> _Records for this exercise_:
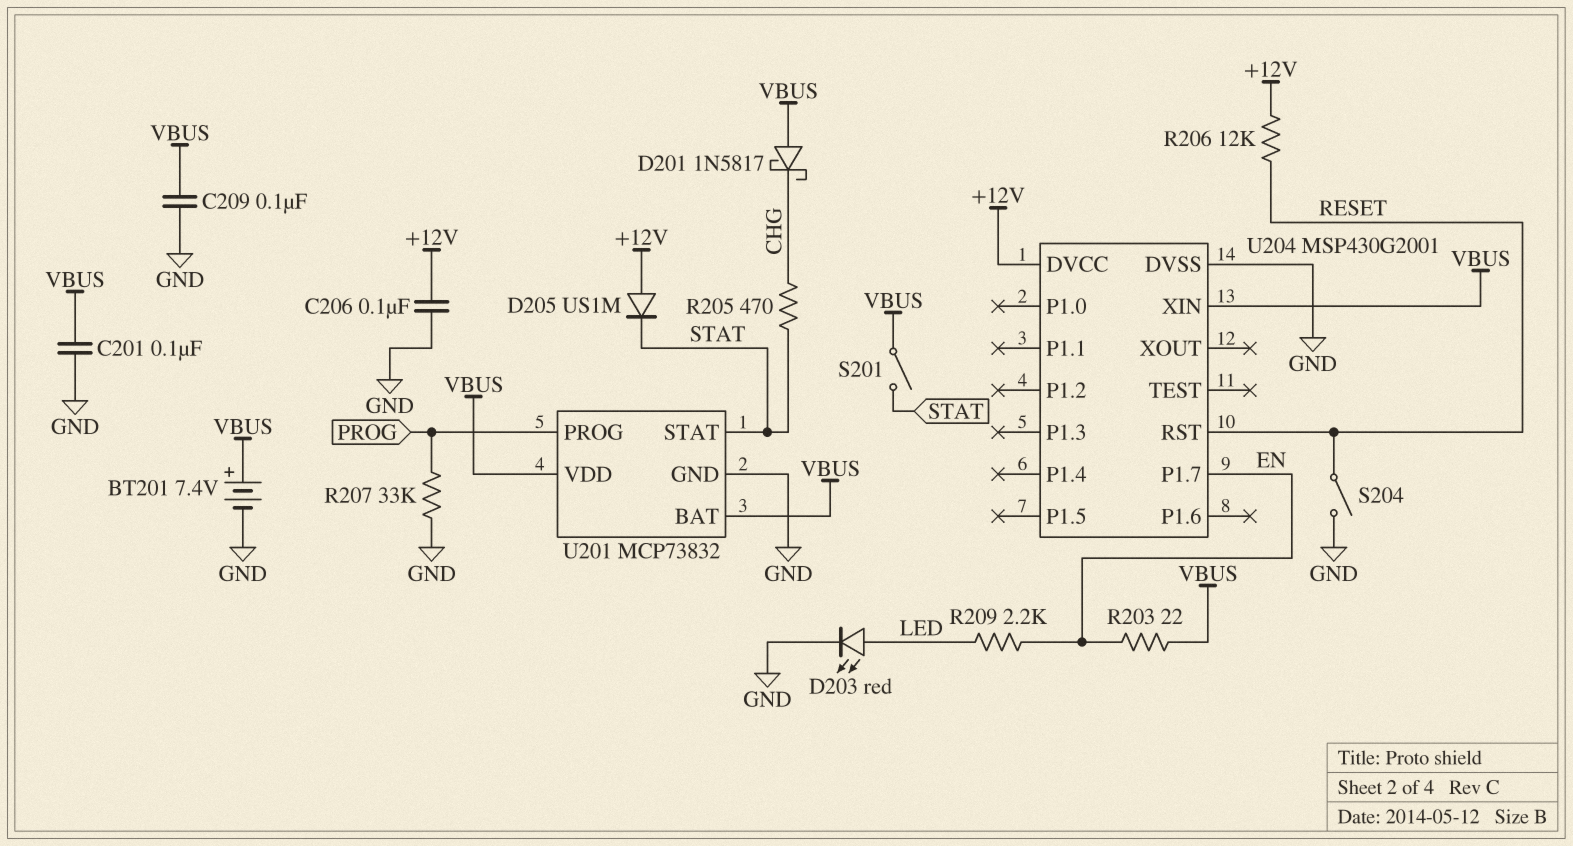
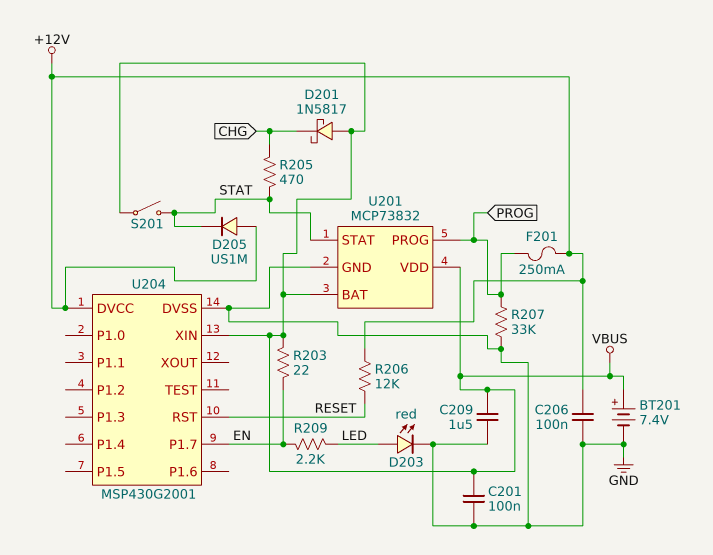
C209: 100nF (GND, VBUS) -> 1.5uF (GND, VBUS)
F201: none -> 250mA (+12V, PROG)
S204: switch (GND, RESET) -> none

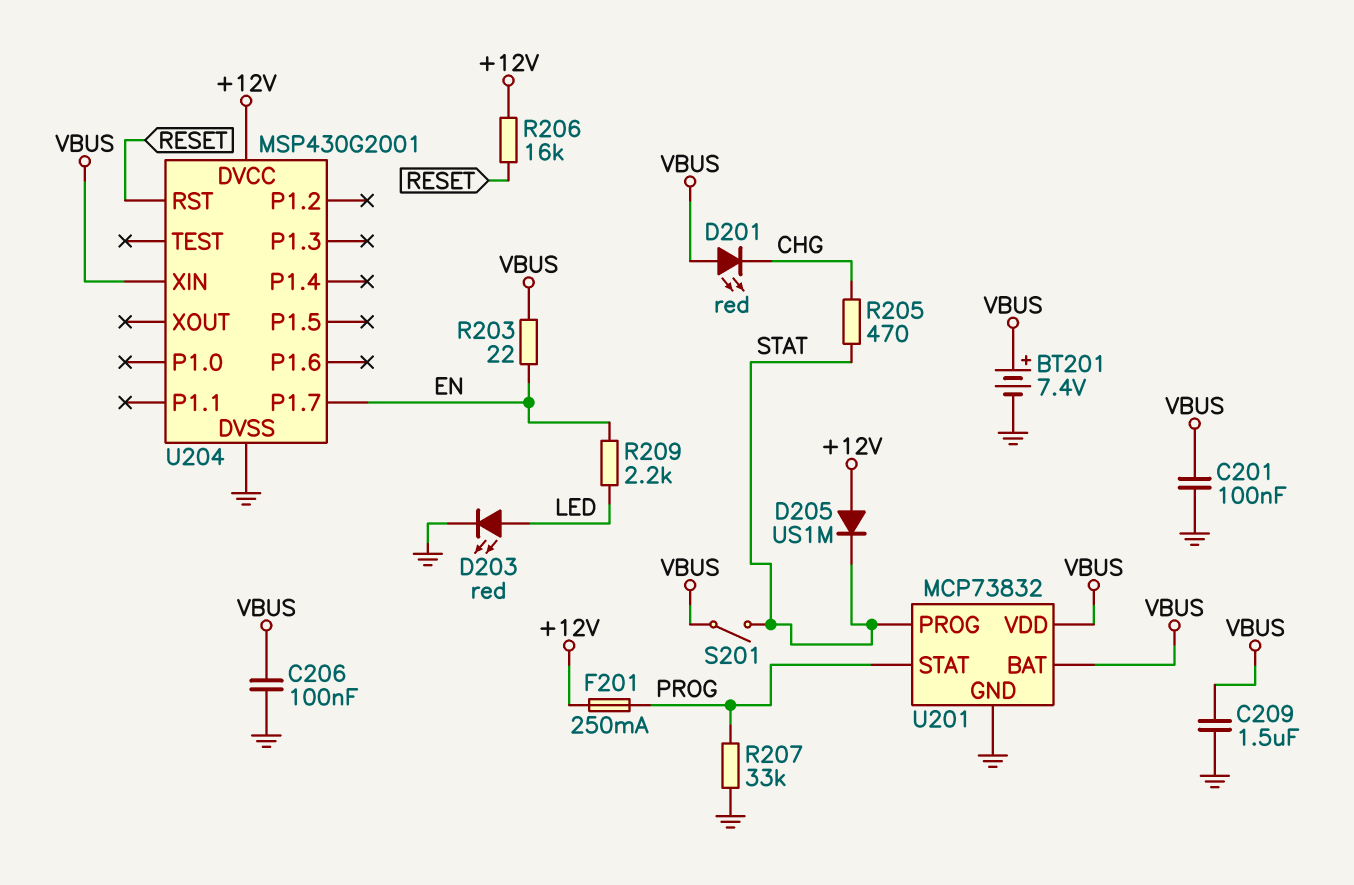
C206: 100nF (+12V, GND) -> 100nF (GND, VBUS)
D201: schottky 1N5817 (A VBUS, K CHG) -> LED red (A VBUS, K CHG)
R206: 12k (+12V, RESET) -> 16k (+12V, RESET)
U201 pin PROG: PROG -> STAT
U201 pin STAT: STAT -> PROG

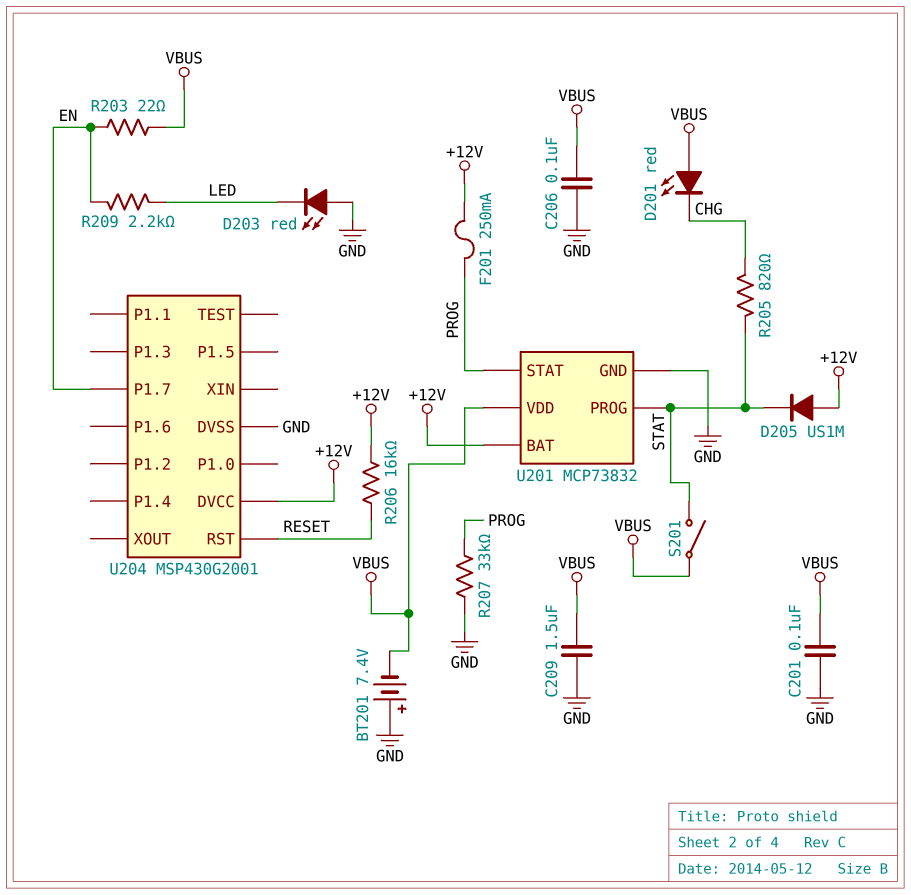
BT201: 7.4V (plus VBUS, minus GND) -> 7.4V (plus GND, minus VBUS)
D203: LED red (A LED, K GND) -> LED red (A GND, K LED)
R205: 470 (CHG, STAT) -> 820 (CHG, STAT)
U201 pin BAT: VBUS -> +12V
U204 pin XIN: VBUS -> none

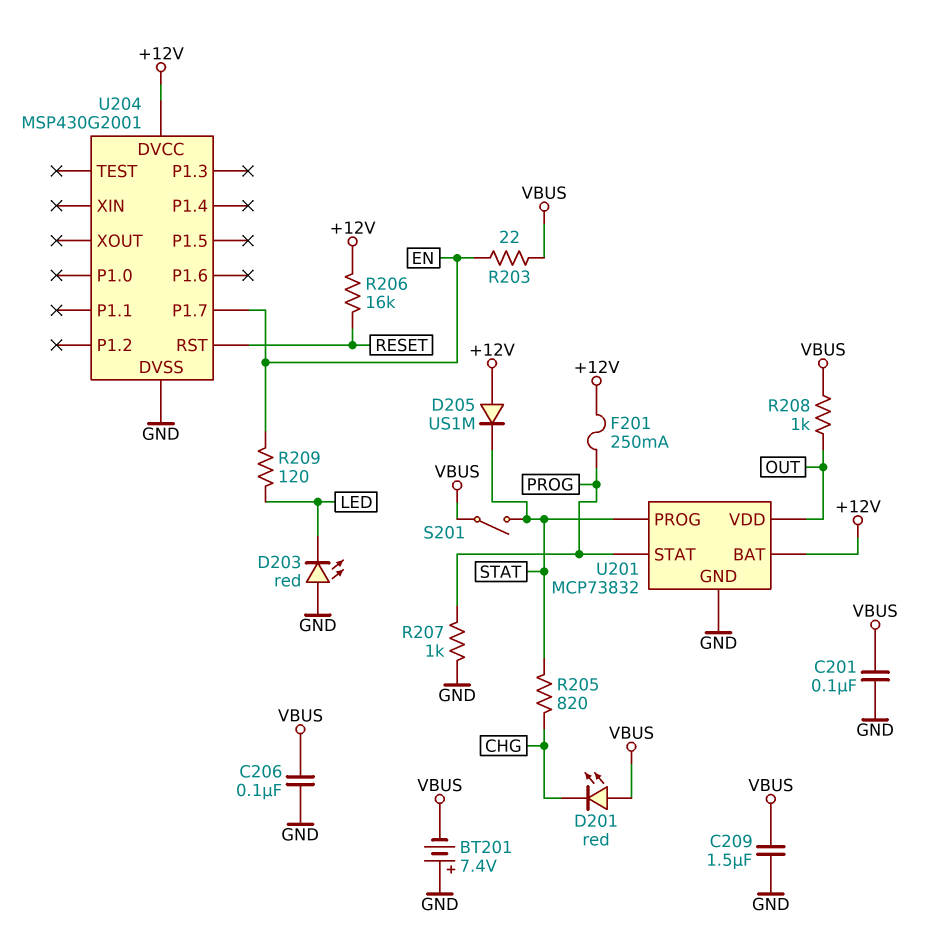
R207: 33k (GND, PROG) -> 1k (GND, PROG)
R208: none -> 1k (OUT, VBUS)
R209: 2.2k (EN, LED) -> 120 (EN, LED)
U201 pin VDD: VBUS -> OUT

* * *

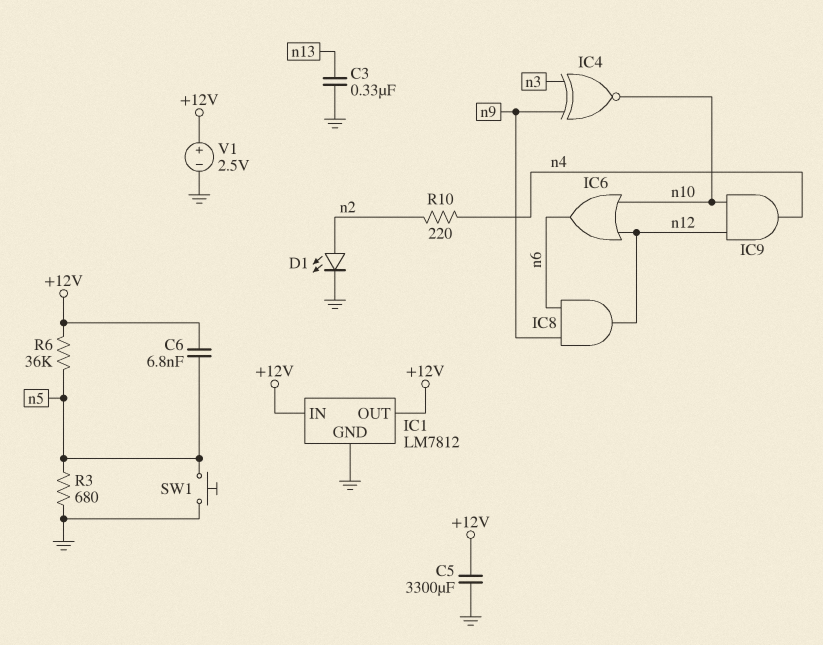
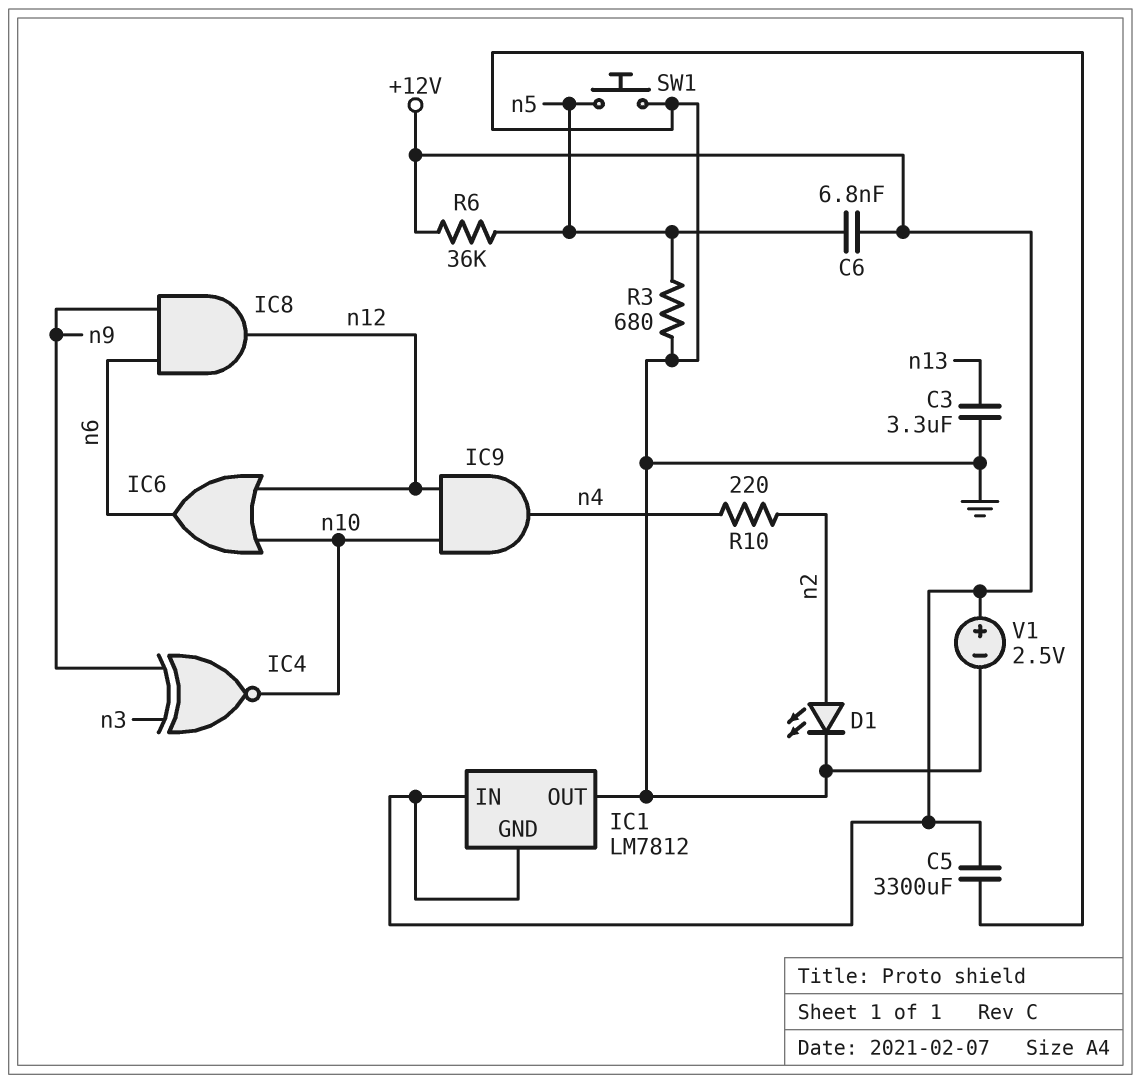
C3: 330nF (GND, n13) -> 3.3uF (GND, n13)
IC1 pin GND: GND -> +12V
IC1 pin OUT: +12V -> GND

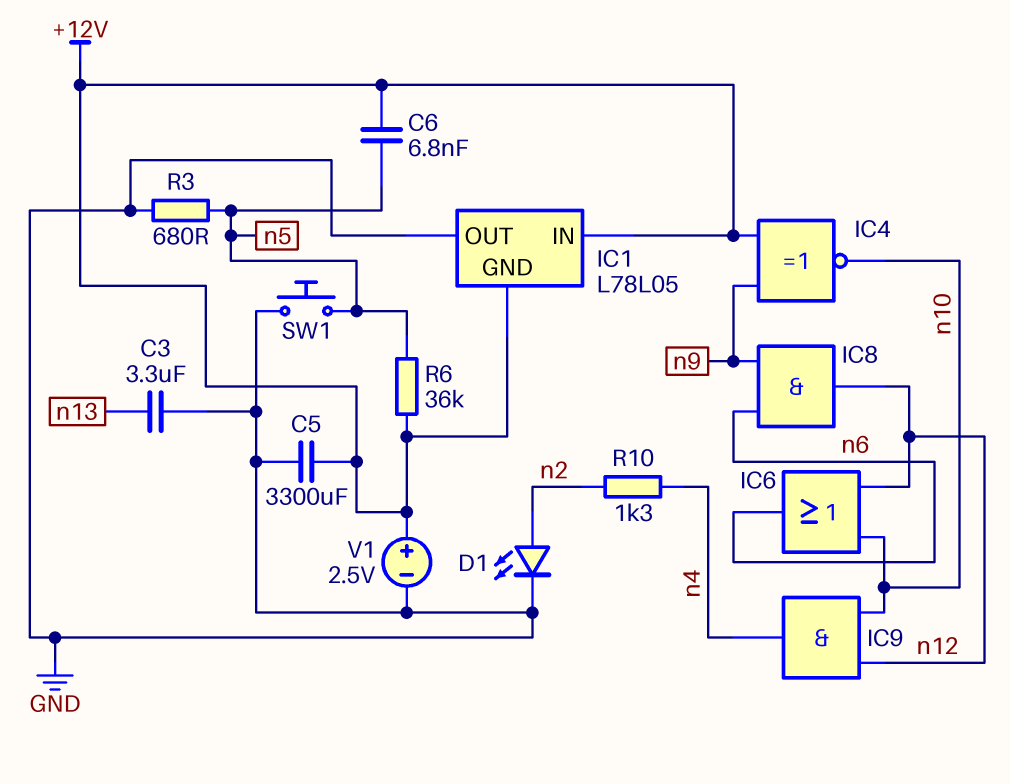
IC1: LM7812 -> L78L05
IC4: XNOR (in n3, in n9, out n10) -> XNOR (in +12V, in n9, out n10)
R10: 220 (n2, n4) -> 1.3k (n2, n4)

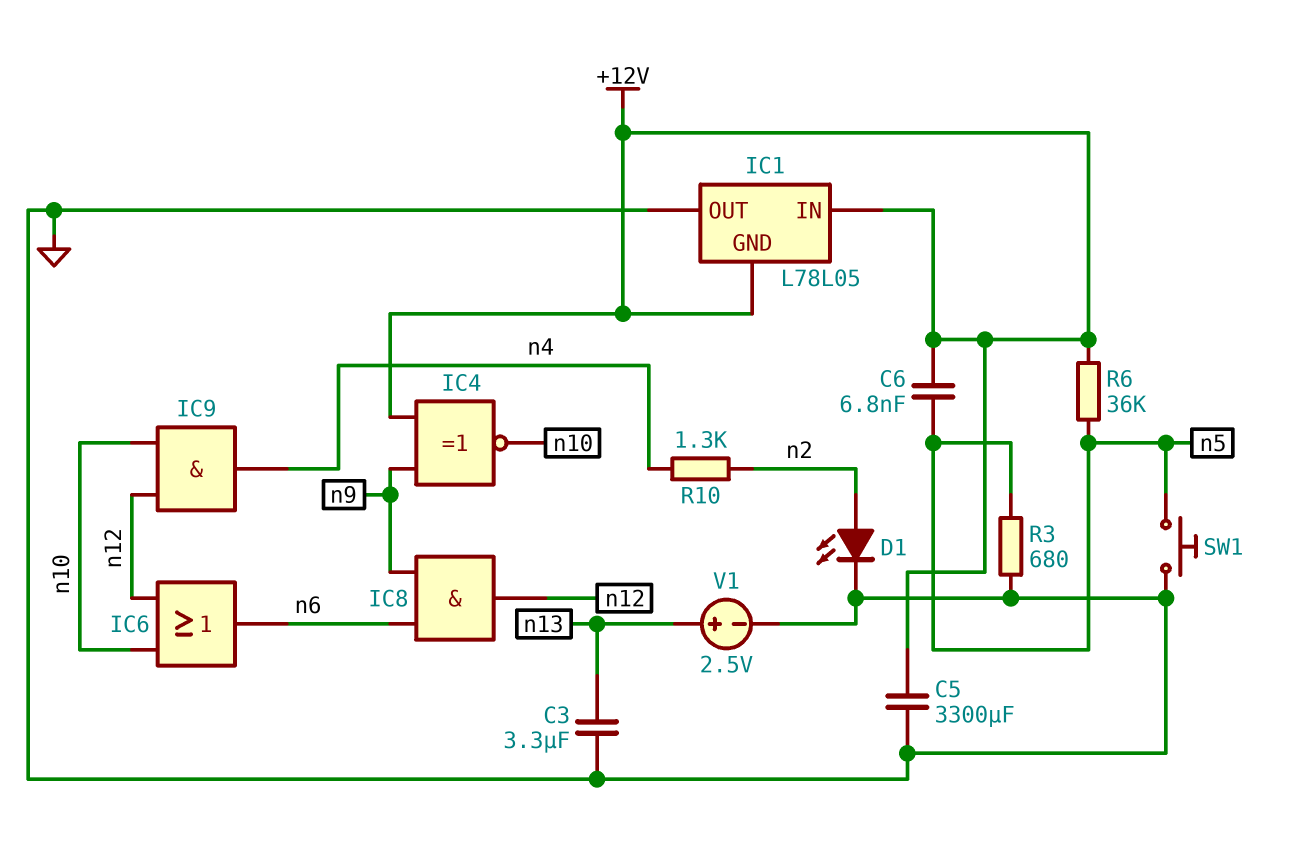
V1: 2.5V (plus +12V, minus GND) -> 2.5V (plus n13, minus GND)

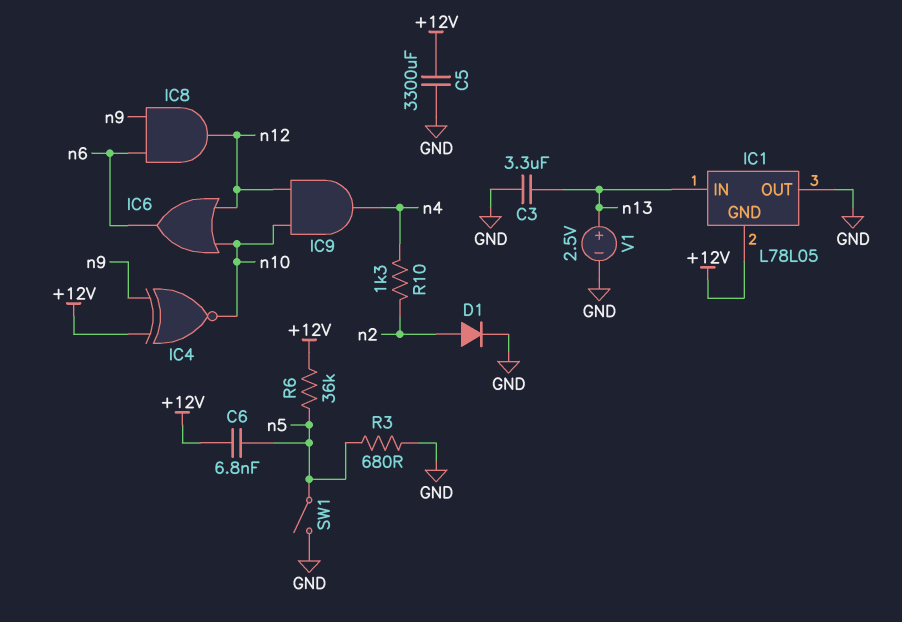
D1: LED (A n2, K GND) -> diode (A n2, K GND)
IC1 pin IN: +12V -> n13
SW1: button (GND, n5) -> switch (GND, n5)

> _Exercise goal_: All that is required is the number of lines in the data above that contain the word "minus".

> _Task result_: 2